▶ [Data supplied]
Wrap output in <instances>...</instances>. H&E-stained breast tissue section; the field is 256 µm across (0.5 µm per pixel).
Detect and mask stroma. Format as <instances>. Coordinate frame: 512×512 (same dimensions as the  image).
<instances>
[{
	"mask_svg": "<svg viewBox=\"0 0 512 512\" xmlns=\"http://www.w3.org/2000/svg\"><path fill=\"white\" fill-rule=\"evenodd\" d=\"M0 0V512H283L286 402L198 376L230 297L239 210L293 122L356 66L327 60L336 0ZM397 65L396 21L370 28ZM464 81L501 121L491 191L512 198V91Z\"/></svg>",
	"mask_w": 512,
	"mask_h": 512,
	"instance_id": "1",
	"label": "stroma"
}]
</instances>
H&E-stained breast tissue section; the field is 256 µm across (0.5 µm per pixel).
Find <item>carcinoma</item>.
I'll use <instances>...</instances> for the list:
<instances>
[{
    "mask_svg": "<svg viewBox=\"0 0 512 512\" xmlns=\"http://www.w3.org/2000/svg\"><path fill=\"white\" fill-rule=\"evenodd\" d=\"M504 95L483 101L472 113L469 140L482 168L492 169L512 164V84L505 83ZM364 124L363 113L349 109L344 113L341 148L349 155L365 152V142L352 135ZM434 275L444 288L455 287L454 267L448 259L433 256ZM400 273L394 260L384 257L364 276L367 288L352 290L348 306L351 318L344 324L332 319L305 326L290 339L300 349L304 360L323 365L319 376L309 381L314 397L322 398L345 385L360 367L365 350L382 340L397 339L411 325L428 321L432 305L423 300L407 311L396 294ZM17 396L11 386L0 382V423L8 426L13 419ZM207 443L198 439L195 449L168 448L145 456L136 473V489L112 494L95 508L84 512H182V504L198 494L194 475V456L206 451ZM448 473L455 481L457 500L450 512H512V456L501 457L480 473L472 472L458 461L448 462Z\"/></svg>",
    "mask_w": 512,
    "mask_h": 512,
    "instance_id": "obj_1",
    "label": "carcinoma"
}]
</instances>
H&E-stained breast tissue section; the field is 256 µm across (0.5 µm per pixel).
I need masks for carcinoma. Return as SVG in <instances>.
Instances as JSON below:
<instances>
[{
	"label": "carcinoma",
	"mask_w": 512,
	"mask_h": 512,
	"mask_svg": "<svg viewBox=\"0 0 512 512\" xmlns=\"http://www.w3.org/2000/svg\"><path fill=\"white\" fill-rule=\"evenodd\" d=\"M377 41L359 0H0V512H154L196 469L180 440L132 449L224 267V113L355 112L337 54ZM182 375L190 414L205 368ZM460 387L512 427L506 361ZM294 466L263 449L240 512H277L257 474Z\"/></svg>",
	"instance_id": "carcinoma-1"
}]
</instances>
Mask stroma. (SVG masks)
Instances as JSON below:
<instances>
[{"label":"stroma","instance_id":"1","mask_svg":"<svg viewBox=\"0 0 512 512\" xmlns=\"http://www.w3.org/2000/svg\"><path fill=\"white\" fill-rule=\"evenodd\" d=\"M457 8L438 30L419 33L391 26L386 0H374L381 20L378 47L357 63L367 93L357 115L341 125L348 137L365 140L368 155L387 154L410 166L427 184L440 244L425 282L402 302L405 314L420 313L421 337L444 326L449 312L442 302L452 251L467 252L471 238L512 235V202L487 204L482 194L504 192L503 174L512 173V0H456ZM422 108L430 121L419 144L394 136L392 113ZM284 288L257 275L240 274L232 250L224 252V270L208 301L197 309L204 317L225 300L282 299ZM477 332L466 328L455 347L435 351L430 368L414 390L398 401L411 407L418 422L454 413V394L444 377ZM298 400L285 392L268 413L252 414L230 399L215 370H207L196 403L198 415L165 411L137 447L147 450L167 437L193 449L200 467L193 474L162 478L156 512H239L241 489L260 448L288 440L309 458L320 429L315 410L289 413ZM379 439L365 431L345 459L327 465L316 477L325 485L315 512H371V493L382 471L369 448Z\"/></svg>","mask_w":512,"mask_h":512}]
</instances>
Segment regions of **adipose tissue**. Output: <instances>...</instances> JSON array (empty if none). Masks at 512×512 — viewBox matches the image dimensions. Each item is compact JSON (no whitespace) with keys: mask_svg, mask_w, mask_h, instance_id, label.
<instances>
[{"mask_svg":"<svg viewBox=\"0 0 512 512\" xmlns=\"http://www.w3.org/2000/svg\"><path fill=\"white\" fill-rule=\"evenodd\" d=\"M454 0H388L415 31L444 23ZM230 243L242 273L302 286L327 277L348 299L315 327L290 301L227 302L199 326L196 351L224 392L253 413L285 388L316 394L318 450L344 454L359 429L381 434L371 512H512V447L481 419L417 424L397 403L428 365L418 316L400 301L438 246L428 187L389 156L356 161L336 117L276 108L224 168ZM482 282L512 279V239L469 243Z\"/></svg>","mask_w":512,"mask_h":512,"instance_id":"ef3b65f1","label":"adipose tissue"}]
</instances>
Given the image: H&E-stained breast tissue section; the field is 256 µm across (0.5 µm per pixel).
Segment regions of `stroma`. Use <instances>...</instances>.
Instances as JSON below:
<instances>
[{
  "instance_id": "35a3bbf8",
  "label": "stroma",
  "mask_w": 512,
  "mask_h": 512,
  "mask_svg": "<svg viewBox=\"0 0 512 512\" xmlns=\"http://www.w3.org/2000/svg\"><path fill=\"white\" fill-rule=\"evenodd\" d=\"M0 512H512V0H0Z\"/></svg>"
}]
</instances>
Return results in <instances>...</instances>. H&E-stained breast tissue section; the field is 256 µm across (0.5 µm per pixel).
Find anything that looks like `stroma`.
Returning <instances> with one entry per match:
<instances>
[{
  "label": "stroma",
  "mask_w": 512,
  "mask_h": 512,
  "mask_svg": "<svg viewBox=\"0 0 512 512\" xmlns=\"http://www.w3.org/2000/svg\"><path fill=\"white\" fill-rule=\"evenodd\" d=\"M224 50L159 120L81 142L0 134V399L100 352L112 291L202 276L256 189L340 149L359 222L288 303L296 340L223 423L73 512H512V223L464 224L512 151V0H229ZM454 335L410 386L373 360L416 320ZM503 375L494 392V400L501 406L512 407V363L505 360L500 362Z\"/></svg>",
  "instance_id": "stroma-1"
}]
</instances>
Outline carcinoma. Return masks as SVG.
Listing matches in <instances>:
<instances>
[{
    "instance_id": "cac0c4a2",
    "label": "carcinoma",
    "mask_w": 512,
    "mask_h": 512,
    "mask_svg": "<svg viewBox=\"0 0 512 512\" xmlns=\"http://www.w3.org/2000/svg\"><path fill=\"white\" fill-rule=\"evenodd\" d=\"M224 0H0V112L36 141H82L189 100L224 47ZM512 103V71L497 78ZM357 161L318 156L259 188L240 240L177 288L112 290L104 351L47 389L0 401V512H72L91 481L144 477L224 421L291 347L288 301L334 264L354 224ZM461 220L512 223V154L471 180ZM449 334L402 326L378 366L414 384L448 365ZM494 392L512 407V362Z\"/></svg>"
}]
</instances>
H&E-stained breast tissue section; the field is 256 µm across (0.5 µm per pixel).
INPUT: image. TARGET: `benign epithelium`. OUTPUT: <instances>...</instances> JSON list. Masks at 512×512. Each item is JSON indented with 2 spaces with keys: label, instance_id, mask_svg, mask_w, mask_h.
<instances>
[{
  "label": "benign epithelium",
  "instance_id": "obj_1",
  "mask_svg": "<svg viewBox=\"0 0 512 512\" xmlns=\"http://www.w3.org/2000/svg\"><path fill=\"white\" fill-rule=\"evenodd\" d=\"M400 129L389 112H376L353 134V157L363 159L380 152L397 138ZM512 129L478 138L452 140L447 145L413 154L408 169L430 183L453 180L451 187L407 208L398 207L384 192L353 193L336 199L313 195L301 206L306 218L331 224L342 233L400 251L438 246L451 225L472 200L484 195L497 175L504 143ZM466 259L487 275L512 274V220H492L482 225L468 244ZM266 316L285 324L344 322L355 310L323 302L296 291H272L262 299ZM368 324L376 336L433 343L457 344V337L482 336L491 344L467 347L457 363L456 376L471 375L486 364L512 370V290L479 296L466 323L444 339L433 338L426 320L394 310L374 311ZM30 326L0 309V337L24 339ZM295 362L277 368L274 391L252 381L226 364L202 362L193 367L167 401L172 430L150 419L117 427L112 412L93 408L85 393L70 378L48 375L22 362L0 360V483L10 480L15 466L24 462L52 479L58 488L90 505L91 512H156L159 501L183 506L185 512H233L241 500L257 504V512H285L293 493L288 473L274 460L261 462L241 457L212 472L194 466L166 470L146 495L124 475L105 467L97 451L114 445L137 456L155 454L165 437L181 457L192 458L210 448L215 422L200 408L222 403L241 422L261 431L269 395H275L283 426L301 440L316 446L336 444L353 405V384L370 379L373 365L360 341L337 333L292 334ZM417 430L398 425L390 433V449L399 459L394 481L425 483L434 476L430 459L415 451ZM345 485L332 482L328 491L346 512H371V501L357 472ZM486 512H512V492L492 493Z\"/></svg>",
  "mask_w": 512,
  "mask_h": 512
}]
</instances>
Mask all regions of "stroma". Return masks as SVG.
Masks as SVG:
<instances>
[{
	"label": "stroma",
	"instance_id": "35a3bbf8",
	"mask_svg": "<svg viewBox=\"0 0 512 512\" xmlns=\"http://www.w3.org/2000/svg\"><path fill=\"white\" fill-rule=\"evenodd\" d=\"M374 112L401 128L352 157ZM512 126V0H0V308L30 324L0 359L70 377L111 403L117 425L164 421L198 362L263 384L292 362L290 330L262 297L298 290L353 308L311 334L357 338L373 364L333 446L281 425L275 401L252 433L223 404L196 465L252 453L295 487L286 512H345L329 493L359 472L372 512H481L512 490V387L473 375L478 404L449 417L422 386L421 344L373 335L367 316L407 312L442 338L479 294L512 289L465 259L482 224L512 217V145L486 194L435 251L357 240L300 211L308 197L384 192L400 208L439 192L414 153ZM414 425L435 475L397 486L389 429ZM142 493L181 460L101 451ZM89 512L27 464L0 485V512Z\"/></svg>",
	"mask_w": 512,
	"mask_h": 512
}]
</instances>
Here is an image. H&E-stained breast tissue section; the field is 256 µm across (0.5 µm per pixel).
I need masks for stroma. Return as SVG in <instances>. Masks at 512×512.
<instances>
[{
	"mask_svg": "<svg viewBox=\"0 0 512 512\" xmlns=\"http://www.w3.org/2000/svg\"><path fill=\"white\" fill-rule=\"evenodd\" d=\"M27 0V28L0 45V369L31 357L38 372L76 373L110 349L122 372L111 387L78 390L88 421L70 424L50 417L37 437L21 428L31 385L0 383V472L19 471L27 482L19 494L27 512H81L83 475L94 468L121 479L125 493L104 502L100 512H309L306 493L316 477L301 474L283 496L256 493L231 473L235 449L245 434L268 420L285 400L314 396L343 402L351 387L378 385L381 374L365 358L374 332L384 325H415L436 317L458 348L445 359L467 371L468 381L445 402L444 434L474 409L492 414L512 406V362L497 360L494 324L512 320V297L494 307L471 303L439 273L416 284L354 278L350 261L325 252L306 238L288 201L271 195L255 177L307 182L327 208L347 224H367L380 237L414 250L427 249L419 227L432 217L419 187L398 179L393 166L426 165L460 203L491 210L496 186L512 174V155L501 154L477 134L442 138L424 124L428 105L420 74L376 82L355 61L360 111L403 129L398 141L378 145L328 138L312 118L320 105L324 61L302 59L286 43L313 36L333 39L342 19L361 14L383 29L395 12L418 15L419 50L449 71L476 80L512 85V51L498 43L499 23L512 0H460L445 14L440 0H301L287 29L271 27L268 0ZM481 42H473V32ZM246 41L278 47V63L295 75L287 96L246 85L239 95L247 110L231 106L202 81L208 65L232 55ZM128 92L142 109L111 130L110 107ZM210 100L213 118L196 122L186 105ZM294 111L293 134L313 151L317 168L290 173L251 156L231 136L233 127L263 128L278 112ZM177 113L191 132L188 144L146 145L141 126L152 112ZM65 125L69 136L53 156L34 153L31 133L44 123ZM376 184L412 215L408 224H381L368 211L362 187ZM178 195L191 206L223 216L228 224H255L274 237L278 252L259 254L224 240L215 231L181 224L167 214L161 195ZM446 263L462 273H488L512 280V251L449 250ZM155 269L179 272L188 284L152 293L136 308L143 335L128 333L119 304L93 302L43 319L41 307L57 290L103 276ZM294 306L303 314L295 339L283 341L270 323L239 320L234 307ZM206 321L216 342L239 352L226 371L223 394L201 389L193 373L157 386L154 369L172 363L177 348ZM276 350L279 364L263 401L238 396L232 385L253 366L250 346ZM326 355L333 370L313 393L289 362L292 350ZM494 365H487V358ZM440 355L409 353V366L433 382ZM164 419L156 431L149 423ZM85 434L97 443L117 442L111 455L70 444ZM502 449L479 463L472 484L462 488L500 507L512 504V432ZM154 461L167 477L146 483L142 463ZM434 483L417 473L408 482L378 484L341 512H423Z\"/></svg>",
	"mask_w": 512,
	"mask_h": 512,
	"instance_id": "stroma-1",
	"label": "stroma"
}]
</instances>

▶ [The task]
Quote the data above from the line containing "Given the image: H&E-stained" to the line containing "Return results in", inclusive, and stop.

▶ [Final result]
Given the image: H&E-stained breast tissue section; the field is 256 µm across (0.5 µm per pixel).
Segment regions of `stroma`. Use <instances>...</instances>.
Instances as JSON below:
<instances>
[{
  "instance_id": "35a3bbf8",
  "label": "stroma",
  "mask_w": 512,
  "mask_h": 512,
  "mask_svg": "<svg viewBox=\"0 0 512 512\" xmlns=\"http://www.w3.org/2000/svg\"><path fill=\"white\" fill-rule=\"evenodd\" d=\"M0 512H512V0H0Z\"/></svg>"
}]
</instances>
Return results in <instances>...</instances>. H&E-stained breast tissue section; the field is 256 µm across (0.5 µm per pixel).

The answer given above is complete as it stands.